*Activity*
Exactly as written, output each of the lines below, with no images.

*Dataset section*
>>
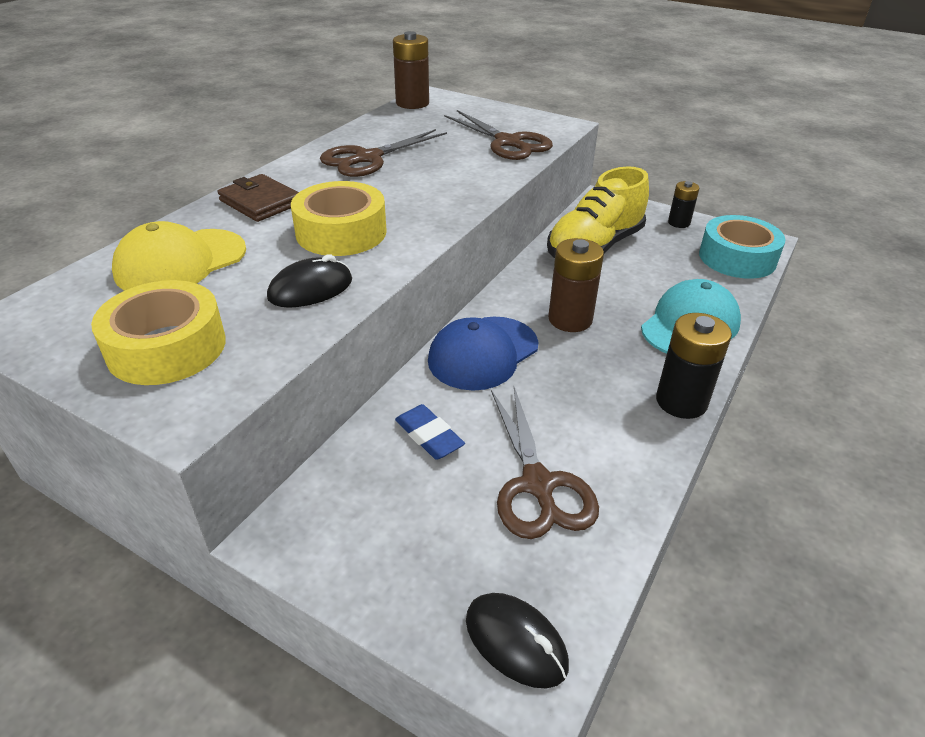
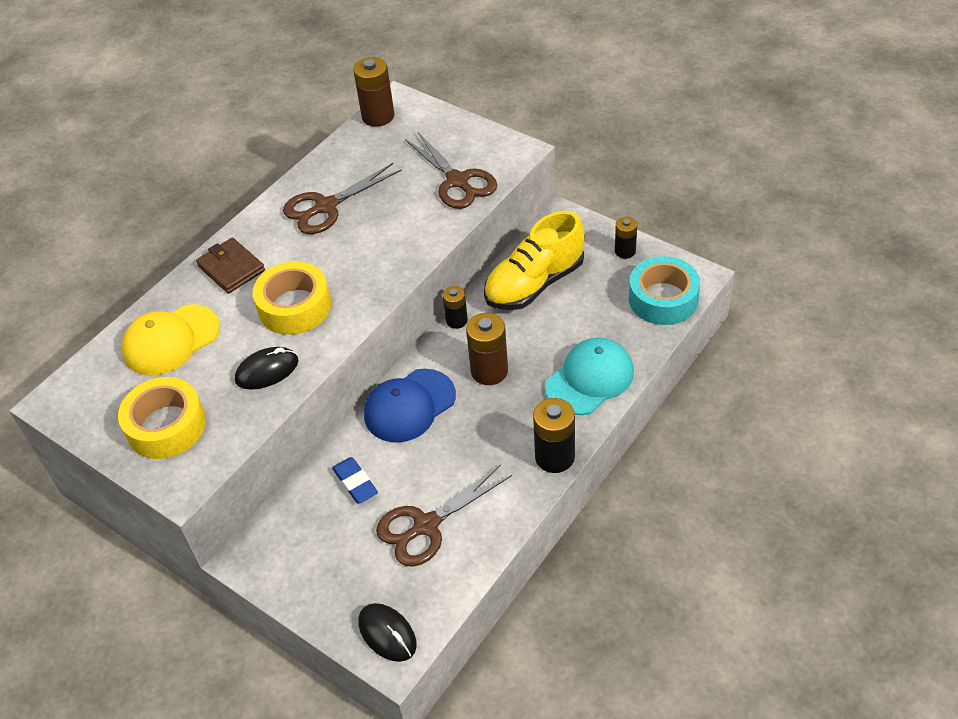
camera: 10 degrees right, 10 degrees up
(518, 276) = (456, 320): none -> black battery
(538, 485) = (426, 525): brown scissors -> brown scissors turned 60 degrees clockwise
<<
*Answer to this exercise*
camera: 10 degrees right, 10 degrees up
(518, 276) = (456, 320): none -> black battery
(538, 485) = (426, 525): brown scissors -> brown scissors turned 60 degrees clockwise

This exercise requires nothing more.